**Task directions**
List each line of the data that holds the word "brown".

-- Material provided follows --

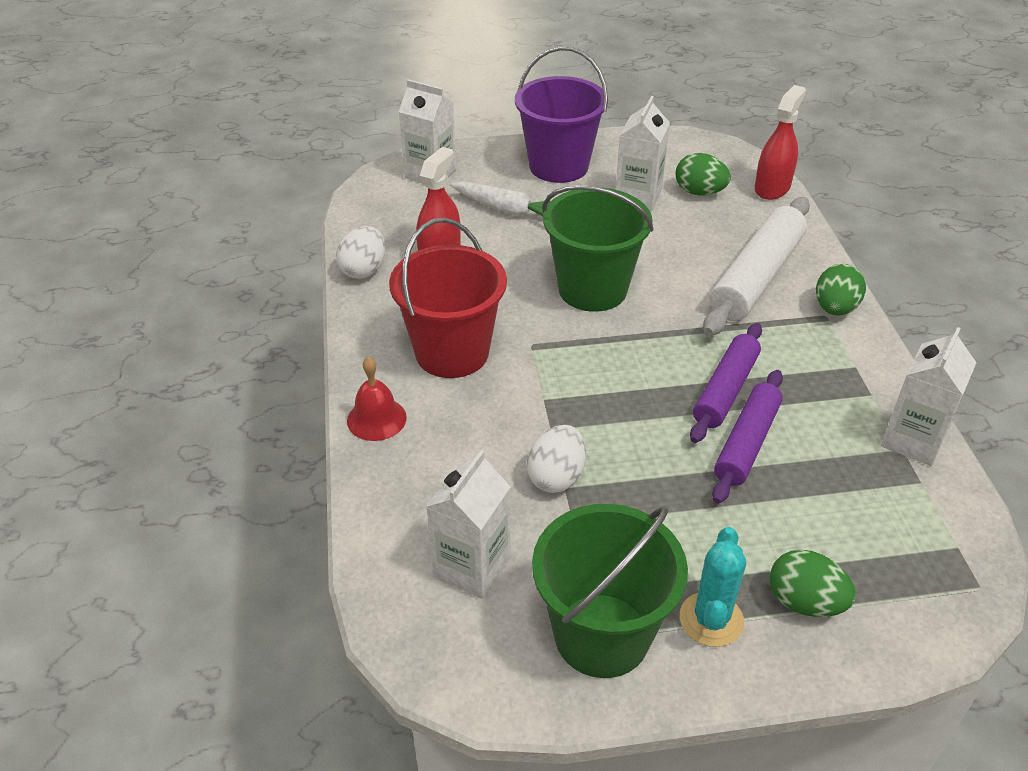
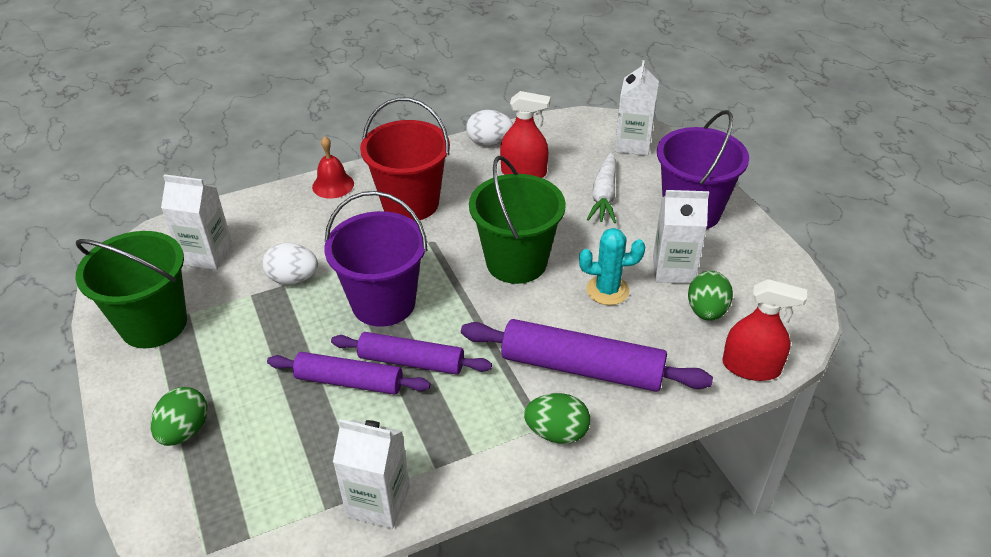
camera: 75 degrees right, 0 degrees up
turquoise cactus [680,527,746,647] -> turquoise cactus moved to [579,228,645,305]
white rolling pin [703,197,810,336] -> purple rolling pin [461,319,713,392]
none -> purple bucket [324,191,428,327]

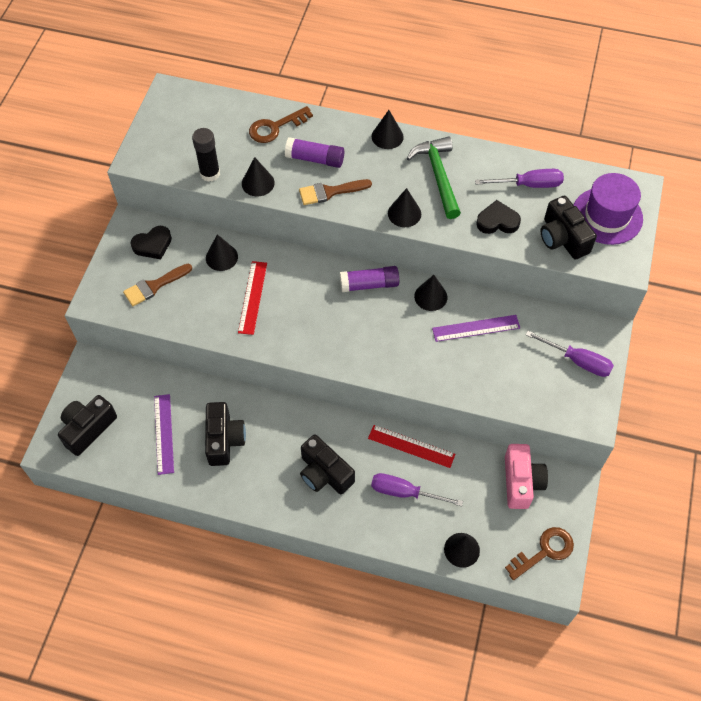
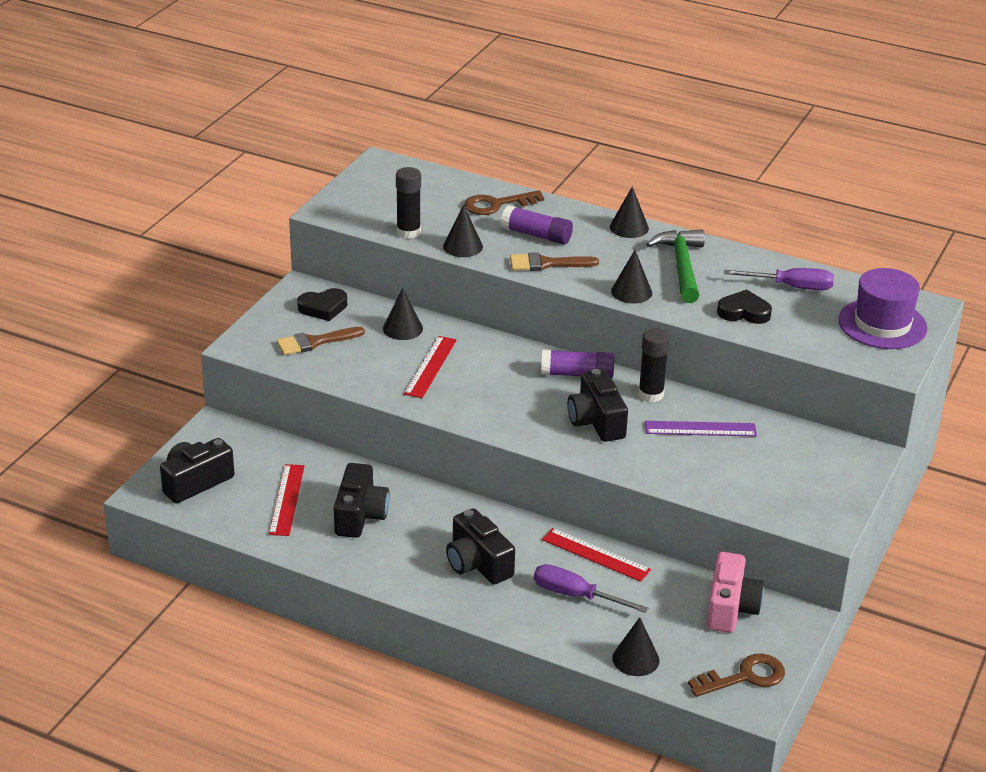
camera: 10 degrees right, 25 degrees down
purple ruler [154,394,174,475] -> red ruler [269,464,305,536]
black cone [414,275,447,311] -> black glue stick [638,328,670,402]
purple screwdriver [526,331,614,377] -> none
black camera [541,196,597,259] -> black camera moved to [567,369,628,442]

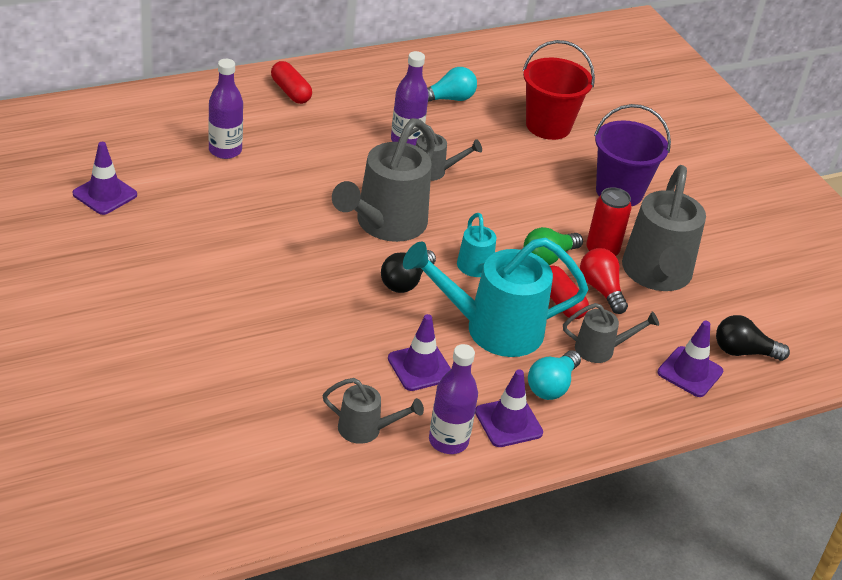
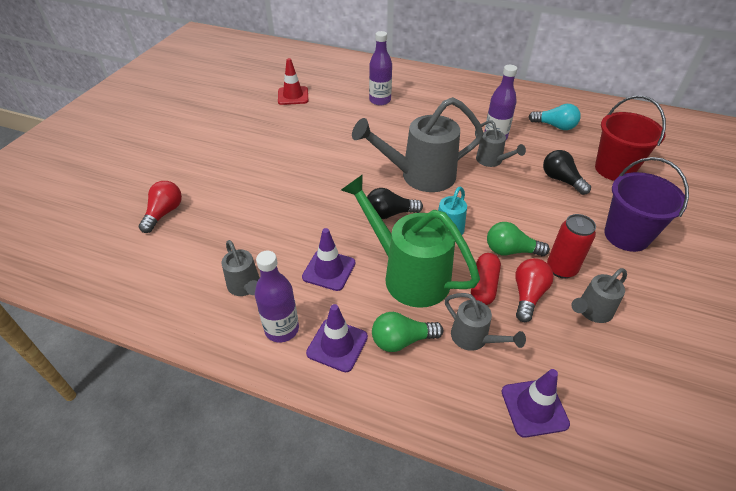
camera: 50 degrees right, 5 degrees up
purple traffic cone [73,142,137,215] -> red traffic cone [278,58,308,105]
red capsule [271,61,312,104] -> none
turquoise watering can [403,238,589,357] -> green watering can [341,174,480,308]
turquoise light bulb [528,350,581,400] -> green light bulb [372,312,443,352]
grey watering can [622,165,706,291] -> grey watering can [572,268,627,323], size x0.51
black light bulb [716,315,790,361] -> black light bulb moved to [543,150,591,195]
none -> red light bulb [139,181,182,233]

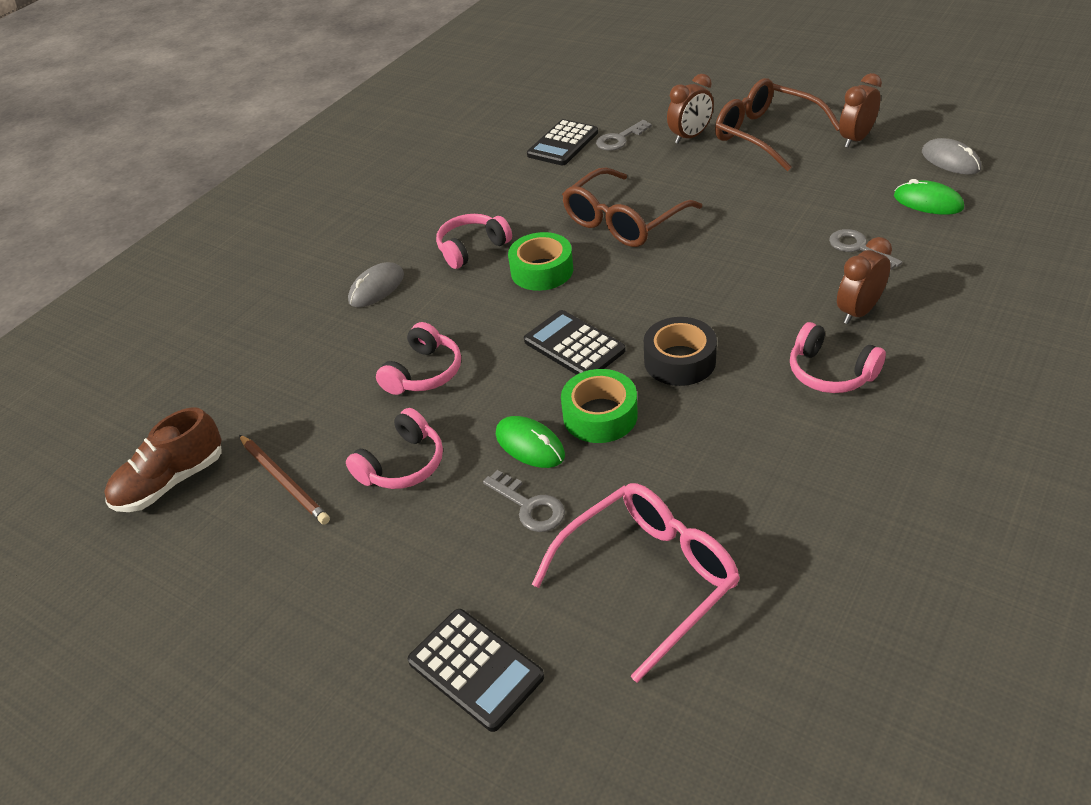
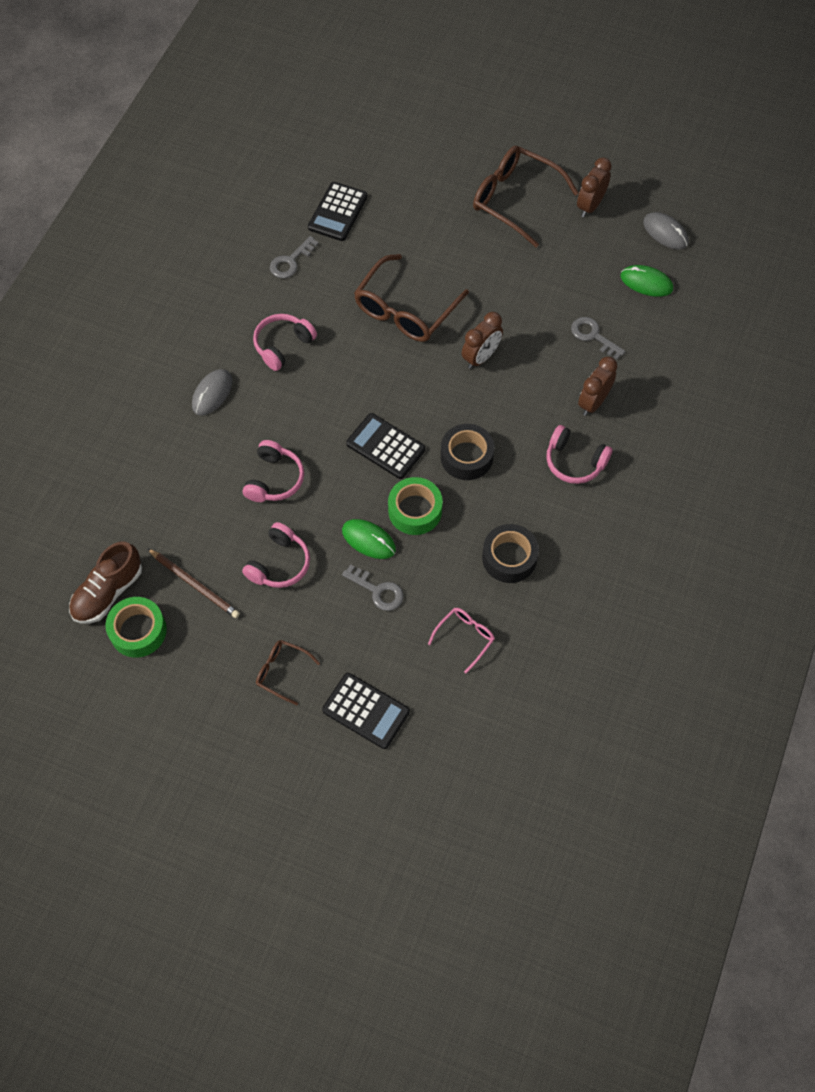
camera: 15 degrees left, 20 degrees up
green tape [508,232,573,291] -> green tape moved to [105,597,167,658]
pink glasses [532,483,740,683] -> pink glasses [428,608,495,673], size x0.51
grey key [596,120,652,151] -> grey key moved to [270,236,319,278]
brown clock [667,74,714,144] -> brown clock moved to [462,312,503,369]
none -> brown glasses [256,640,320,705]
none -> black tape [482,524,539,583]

-- Material provided concluded --

**Exercise solution**
brown clock [667,74,714,144] -> brown clock moved to [462,312,503,369]
none -> brown glasses [256,640,320,705]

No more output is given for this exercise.